Problem to work on - Copy the result of filtering the entries below for lines that include the string "boat".

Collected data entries
======

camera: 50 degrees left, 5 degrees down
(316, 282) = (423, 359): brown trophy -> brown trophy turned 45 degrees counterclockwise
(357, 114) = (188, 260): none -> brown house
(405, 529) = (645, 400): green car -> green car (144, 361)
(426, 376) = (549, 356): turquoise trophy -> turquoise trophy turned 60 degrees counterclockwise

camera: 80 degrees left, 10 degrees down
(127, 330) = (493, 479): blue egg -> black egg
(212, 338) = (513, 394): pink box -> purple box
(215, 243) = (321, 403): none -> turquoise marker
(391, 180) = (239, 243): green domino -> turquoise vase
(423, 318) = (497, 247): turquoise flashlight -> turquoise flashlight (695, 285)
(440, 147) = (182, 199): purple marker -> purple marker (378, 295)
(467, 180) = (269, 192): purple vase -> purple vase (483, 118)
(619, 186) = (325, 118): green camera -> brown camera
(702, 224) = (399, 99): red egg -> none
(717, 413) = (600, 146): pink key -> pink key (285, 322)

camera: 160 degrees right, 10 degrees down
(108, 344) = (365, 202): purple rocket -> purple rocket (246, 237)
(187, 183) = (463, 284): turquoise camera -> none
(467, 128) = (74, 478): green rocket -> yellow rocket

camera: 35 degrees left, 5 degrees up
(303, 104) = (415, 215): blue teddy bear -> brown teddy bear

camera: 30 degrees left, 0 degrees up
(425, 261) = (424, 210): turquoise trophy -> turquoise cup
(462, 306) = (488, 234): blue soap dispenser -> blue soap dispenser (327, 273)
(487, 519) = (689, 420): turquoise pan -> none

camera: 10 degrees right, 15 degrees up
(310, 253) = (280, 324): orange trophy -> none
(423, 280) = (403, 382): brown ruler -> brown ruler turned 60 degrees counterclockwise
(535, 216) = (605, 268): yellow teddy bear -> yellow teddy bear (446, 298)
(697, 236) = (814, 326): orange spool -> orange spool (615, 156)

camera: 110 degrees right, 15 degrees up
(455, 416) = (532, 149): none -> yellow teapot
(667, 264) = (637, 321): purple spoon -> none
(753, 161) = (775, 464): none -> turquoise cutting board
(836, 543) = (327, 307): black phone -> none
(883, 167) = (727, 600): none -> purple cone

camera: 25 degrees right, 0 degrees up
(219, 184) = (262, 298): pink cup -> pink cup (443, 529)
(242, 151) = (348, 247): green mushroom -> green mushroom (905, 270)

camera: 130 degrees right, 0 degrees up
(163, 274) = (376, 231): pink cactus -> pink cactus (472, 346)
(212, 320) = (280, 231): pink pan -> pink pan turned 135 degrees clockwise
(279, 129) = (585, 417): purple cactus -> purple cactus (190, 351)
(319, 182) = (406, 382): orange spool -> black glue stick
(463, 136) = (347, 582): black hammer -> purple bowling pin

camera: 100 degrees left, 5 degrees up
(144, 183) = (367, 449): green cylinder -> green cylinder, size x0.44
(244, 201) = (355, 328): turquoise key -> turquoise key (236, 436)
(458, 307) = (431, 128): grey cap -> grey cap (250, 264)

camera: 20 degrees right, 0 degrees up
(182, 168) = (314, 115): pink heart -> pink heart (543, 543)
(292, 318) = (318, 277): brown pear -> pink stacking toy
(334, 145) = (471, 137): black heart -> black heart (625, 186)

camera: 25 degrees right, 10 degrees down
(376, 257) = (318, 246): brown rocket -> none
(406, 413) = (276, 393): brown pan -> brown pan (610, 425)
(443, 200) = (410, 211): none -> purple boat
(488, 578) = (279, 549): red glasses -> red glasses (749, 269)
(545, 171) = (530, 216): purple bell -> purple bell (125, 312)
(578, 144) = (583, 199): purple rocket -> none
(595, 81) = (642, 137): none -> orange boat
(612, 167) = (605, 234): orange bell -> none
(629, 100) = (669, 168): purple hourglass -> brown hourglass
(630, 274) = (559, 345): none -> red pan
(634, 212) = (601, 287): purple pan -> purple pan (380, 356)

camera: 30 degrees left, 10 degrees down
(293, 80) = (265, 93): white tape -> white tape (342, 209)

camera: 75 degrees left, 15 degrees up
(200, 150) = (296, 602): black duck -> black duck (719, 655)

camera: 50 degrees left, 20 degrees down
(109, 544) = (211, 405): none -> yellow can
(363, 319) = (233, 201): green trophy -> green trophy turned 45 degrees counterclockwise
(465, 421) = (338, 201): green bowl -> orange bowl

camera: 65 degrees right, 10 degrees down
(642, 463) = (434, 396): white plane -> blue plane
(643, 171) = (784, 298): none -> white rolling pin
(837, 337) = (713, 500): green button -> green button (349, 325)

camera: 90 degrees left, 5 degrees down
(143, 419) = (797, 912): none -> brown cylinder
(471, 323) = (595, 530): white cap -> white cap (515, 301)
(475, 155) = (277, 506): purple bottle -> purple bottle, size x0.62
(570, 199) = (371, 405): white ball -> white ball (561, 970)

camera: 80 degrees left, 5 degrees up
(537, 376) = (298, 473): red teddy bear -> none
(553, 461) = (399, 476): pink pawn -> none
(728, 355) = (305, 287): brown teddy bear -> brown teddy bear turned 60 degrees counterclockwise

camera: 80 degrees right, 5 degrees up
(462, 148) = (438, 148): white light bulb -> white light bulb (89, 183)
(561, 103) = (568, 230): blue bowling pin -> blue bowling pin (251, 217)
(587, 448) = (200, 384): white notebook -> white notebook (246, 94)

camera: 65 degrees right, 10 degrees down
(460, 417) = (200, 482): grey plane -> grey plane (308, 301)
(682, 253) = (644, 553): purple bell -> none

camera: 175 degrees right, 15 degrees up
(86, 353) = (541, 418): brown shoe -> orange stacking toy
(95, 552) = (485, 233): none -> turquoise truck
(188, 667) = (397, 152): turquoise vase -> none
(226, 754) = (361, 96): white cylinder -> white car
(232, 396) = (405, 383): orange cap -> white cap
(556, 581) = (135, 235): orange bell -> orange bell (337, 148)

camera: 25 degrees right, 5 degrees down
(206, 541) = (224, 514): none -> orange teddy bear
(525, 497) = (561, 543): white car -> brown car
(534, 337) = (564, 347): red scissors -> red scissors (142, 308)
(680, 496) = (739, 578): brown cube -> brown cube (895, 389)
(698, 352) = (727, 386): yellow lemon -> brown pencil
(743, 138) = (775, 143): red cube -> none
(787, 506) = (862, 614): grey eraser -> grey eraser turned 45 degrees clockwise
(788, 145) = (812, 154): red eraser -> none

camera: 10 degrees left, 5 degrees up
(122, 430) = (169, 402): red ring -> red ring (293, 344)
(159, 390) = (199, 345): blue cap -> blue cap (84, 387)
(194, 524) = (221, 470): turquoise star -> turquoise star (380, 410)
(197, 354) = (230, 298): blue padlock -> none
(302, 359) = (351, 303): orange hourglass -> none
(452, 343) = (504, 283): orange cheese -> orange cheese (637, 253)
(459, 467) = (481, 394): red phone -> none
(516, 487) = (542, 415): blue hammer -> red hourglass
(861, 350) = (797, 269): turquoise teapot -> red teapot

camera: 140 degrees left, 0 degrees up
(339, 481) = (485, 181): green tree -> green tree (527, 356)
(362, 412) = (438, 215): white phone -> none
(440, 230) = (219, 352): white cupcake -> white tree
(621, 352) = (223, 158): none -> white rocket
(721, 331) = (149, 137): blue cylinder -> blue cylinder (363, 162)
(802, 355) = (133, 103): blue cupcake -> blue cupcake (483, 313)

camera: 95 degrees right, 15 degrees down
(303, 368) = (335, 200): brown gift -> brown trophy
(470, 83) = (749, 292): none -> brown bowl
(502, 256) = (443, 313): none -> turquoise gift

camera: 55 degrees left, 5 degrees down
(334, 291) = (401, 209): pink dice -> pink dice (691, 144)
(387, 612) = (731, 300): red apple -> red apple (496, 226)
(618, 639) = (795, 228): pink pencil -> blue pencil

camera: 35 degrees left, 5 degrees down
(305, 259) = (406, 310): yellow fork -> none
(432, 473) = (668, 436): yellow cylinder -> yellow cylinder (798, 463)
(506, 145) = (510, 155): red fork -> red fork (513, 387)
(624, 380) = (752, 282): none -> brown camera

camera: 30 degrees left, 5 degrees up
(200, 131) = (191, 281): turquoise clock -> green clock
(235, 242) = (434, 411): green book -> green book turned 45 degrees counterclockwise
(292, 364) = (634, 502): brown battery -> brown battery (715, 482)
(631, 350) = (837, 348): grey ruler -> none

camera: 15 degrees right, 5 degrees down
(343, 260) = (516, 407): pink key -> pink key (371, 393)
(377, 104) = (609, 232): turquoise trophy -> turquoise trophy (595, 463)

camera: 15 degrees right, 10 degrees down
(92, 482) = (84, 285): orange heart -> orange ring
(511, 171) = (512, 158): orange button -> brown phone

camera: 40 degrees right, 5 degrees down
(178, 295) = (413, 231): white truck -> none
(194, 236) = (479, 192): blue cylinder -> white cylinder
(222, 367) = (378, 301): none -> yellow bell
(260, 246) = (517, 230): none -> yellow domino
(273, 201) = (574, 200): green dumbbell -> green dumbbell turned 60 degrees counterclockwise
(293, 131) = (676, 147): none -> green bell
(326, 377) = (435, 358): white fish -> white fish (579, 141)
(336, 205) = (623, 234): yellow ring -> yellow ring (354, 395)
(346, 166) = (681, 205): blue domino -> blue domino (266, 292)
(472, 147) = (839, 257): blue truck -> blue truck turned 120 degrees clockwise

======

Worked solution -
(443, 200) = (410, 211): none -> purple boat
(595, 81) = (642, 137): none -> orange boat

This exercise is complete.